> _YOUR TASK_
Repeat each record below exactly, omitting whatever pictures appear in it.

> _RECORD SET_
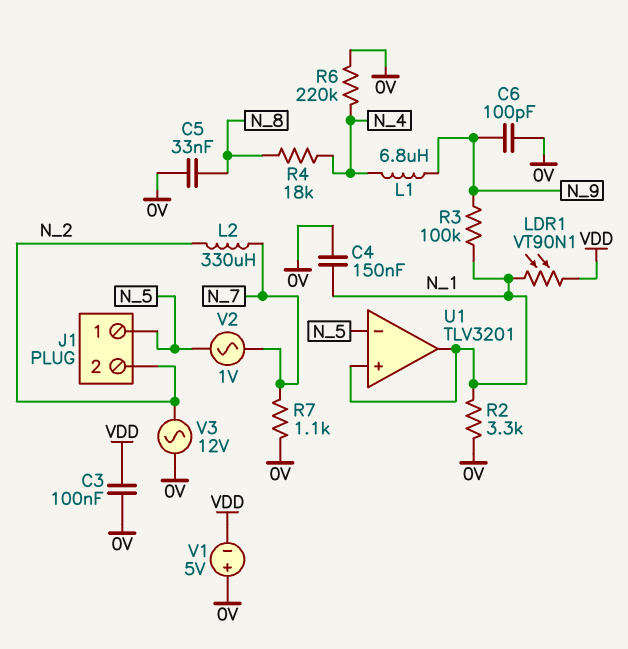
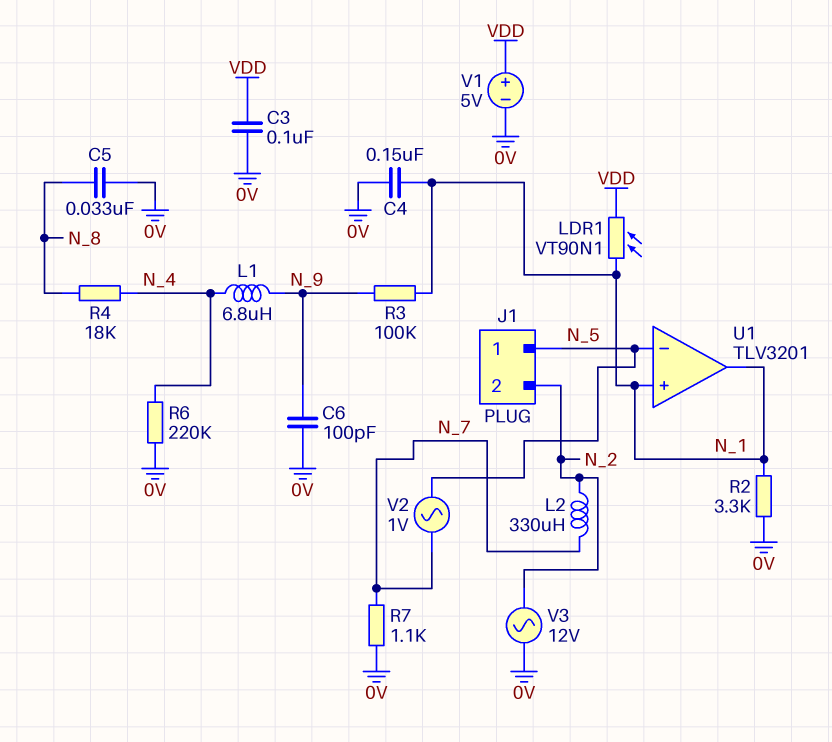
V1: 5V (plus 0V, minus VDD) -> 5V (plus VDD, minus 0V)

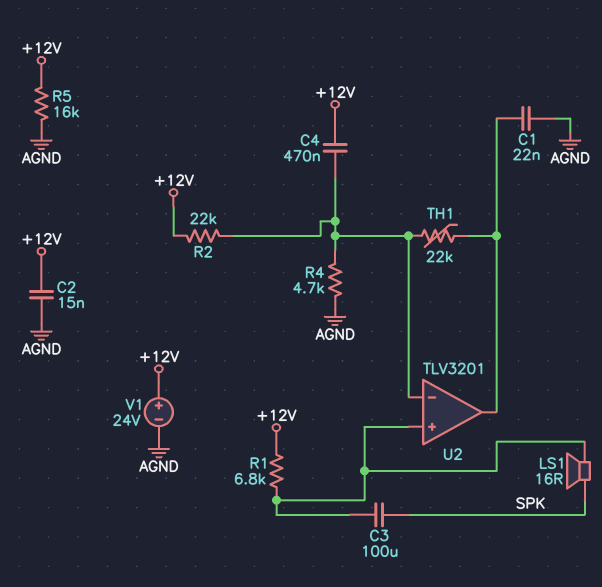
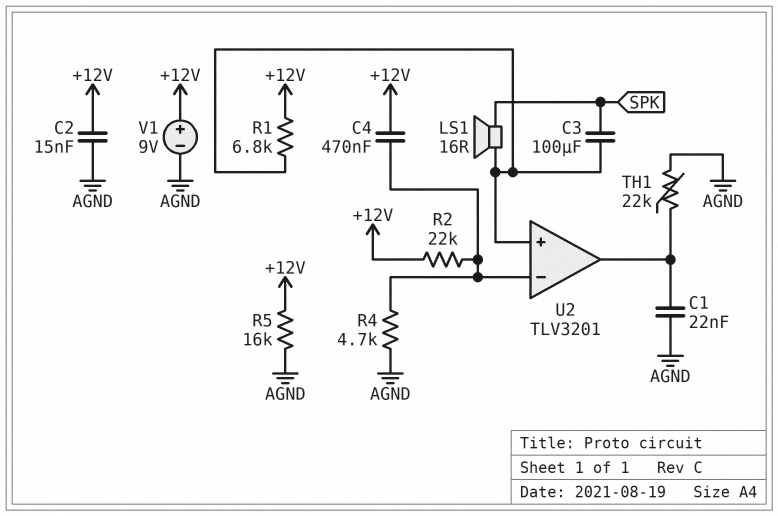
TH1: 22k (U2/in-, U2/out) -> 22k (AGND, U2/out)
V1: 24V (plus +12V, minus AGND) -> 9V (plus +12V, minus AGND)

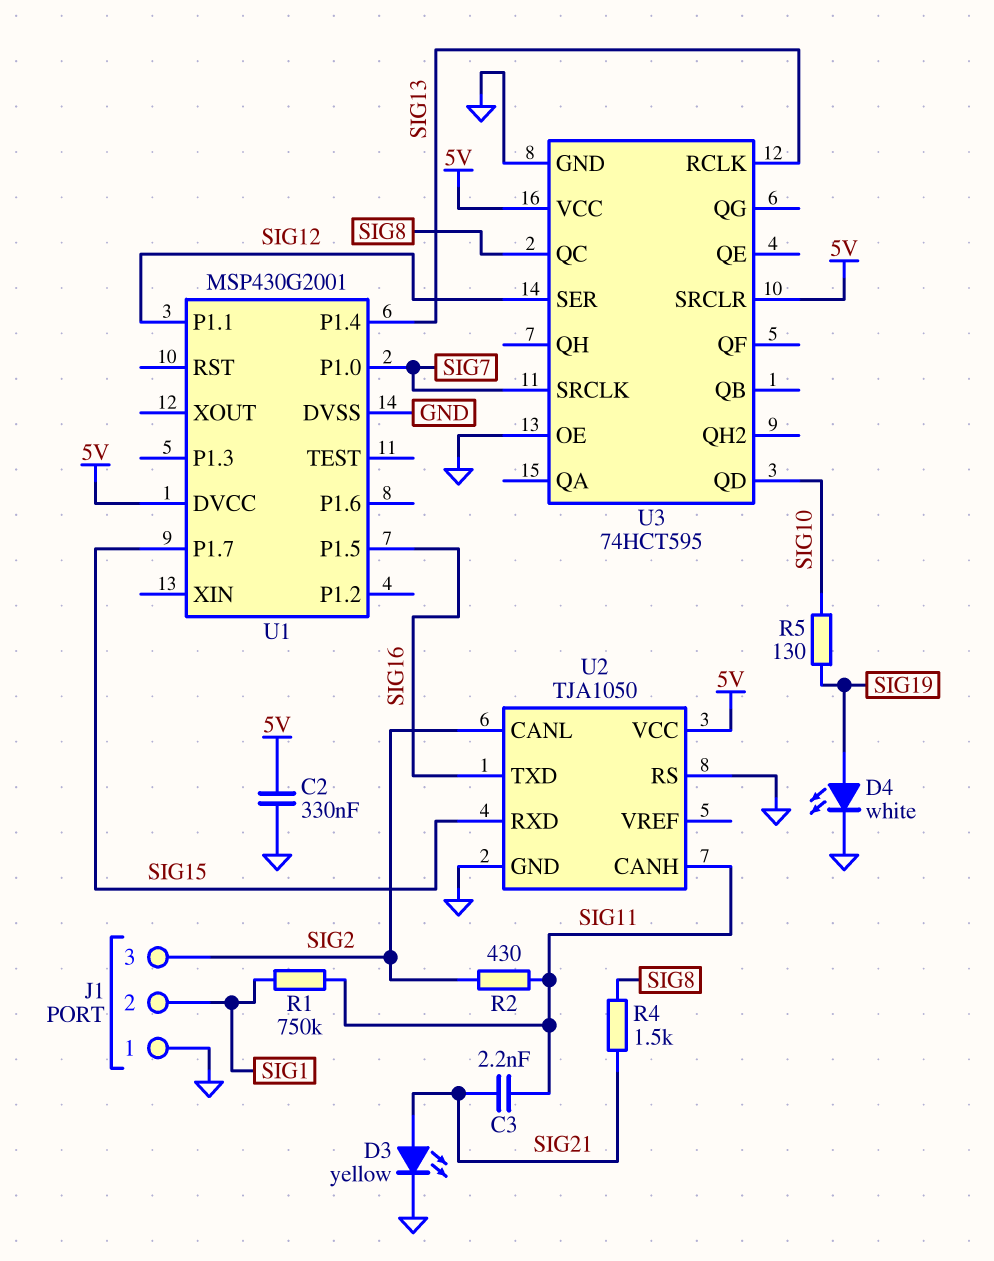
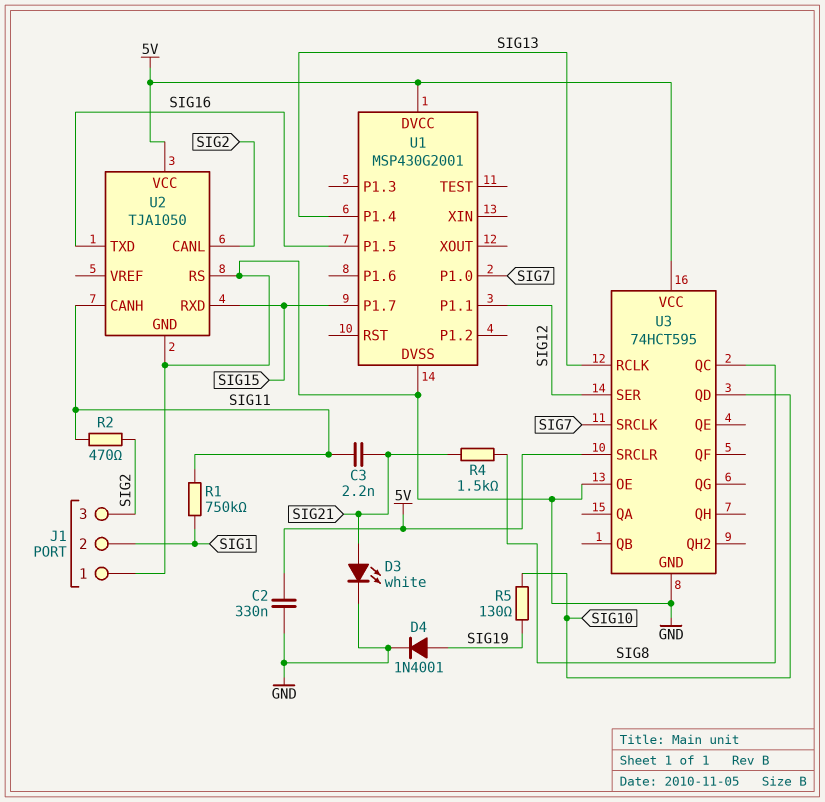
D3: LED yellow (A SIG21, K GND) -> LED white (A SIG21, K GND)
D4: LED white (A SIG19, K GND) -> diode 1N4001 (A SIG19, K GND)
R2: 430 (SIG2, SIG11) -> 470 (SIG2, SIG11)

> _WRITTEN ANSWER_
V1: 5V (plus 0V, minus VDD) -> 5V (plus VDD, minus 0V)

TH1: 22k (U2/in-, U2/out) -> 22k (AGND, U2/out)
V1: 24V (plus +12V, minus AGND) -> 9V (plus +12V, minus AGND)

D3: LED yellow (A SIG21, K GND) -> LED white (A SIG21, K GND)
D4: LED white (A SIG19, K GND) -> diode 1N4001 (A SIG19, K GND)
R2: 430 (SIG2, SIG11) -> 470 (SIG2, SIG11)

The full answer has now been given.